- _Records provided_
|---|

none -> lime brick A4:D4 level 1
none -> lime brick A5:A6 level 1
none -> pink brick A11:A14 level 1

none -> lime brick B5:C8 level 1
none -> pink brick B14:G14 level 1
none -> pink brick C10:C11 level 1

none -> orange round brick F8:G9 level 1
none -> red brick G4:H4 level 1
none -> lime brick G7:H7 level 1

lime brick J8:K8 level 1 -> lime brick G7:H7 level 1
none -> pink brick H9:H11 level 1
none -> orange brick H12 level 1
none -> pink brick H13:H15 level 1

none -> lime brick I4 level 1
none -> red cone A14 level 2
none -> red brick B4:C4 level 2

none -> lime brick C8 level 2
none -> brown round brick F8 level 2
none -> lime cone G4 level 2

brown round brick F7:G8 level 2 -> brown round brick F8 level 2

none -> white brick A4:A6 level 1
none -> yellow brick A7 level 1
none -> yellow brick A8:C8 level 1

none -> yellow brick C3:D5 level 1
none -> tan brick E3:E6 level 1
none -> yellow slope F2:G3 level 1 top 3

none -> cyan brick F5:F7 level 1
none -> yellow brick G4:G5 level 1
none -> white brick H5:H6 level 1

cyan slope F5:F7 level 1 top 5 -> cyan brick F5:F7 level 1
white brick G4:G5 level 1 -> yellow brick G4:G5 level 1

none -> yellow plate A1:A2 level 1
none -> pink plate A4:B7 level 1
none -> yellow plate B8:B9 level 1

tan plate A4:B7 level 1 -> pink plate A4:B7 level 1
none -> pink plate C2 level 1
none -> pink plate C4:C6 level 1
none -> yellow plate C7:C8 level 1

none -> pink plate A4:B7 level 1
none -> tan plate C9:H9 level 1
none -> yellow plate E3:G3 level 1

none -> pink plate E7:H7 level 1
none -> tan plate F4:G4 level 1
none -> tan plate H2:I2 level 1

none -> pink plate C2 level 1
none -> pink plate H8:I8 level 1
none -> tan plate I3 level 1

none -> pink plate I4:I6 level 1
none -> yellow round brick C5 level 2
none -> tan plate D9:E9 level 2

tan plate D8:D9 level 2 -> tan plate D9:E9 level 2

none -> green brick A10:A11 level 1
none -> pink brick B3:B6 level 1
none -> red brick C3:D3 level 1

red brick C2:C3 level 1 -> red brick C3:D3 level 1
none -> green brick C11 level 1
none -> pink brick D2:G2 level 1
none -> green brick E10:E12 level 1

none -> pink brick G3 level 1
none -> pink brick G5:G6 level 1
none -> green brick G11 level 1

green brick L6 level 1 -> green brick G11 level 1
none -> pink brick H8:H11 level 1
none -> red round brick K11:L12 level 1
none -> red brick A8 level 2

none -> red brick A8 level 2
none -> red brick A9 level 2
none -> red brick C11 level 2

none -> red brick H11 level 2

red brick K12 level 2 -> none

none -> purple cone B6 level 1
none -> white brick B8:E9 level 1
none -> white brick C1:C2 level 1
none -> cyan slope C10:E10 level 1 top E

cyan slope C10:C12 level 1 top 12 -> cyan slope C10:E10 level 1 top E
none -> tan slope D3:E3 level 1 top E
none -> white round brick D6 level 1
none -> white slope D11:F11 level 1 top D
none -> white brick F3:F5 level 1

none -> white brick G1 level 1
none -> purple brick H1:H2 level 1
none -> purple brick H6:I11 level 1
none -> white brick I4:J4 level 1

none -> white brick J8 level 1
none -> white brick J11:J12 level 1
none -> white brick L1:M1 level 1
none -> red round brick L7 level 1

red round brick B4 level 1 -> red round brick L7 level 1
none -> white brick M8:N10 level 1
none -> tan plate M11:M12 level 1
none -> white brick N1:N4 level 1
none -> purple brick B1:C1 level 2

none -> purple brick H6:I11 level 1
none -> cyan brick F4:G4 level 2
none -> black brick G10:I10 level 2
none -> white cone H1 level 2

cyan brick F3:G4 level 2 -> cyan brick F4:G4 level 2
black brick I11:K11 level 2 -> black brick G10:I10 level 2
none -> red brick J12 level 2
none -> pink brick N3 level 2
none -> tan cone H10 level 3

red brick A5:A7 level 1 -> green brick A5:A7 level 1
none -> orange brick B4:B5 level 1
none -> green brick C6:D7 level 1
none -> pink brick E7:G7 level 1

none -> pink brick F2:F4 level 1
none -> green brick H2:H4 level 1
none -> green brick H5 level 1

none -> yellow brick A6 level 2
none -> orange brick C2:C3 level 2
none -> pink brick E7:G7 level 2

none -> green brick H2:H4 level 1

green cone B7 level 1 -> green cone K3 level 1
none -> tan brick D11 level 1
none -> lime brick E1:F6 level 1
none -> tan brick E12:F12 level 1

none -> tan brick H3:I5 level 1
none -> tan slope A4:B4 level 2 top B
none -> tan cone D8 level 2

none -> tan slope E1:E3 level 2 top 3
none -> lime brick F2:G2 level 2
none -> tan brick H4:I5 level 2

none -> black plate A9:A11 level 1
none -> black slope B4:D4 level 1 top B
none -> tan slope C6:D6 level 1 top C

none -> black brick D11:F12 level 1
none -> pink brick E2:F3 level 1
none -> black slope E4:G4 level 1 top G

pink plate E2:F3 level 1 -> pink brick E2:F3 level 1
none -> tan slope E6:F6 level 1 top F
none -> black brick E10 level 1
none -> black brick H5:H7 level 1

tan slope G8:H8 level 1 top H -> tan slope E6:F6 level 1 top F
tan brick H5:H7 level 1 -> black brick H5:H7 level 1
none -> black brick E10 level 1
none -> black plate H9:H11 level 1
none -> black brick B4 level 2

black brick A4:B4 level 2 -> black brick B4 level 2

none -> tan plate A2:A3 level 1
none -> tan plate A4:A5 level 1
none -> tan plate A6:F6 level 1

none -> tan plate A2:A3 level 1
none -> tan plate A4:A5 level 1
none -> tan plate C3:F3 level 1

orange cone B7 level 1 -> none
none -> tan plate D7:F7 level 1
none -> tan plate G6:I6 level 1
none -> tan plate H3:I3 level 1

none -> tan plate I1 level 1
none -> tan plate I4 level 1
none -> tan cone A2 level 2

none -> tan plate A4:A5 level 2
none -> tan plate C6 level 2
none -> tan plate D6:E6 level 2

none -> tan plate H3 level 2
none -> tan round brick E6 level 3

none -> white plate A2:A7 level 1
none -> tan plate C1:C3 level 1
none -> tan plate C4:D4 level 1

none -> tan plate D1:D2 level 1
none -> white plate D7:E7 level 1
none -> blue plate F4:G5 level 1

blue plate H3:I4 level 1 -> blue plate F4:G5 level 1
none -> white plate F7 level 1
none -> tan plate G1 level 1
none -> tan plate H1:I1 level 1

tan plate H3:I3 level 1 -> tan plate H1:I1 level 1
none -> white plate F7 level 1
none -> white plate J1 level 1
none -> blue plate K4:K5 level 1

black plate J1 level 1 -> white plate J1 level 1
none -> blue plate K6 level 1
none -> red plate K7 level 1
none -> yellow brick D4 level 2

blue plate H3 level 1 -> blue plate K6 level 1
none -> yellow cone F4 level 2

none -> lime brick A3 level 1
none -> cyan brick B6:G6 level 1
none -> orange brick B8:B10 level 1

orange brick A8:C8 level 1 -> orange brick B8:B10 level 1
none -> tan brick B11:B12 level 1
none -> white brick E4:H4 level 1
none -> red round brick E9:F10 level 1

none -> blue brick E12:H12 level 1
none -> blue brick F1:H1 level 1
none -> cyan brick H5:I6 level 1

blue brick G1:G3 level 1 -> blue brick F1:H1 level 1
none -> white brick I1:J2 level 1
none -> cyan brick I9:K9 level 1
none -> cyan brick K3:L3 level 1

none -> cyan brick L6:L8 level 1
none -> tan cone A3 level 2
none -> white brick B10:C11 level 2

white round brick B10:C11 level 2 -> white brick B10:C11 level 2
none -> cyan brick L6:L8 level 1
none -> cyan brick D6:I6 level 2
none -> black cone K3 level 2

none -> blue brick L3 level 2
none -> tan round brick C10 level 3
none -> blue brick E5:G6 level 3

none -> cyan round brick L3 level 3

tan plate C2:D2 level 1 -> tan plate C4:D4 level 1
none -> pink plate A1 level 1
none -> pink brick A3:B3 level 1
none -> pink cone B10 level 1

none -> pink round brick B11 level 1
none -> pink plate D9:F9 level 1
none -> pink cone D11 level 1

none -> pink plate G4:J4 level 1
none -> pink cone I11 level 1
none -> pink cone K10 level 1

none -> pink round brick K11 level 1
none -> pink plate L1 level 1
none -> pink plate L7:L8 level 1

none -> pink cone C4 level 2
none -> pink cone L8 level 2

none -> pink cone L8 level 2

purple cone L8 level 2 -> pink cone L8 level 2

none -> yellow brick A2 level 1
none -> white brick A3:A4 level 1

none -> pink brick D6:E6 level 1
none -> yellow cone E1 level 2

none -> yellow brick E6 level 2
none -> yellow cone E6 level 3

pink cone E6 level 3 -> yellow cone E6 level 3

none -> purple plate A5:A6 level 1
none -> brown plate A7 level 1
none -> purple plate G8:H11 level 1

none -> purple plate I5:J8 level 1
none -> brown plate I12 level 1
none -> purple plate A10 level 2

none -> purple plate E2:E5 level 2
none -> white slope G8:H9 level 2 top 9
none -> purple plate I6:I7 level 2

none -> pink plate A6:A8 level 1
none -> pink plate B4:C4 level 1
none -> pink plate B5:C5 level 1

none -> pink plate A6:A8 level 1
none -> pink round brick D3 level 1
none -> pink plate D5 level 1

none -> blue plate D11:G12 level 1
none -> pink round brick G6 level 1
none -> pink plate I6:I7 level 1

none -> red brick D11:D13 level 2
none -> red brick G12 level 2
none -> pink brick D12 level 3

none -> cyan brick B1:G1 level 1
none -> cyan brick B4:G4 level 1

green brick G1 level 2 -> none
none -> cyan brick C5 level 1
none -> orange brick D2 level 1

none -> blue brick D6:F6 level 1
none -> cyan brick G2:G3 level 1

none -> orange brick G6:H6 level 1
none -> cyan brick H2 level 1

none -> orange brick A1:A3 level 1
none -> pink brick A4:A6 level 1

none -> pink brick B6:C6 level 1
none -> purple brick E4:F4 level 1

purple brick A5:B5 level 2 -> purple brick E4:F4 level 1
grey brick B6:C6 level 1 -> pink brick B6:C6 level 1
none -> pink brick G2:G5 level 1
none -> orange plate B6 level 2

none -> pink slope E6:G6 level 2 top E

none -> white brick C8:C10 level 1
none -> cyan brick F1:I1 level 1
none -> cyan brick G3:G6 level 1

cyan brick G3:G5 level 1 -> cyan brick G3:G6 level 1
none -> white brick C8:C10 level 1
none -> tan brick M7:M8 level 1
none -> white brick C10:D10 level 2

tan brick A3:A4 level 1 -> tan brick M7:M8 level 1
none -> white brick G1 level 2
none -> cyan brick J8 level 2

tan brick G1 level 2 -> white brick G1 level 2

|---|

- _Exercise requirements_
Using the records above, copy word for word the line with "none -> pink plate I4:I6 level 1", the line with "none -> red brick C3:D3 level 1", and every line between them.

- _Result below_
none -> pink plate I4:I6 level 1
none -> yellow round brick C5 level 2
none -> tan plate D9:E9 level 2

tan plate D8:D9 level 2 -> tan plate D9:E9 level 2

none -> green brick A10:A11 level 1
none -> pink brick B3:B6 level 1
none -> red brick C3:D3 level 1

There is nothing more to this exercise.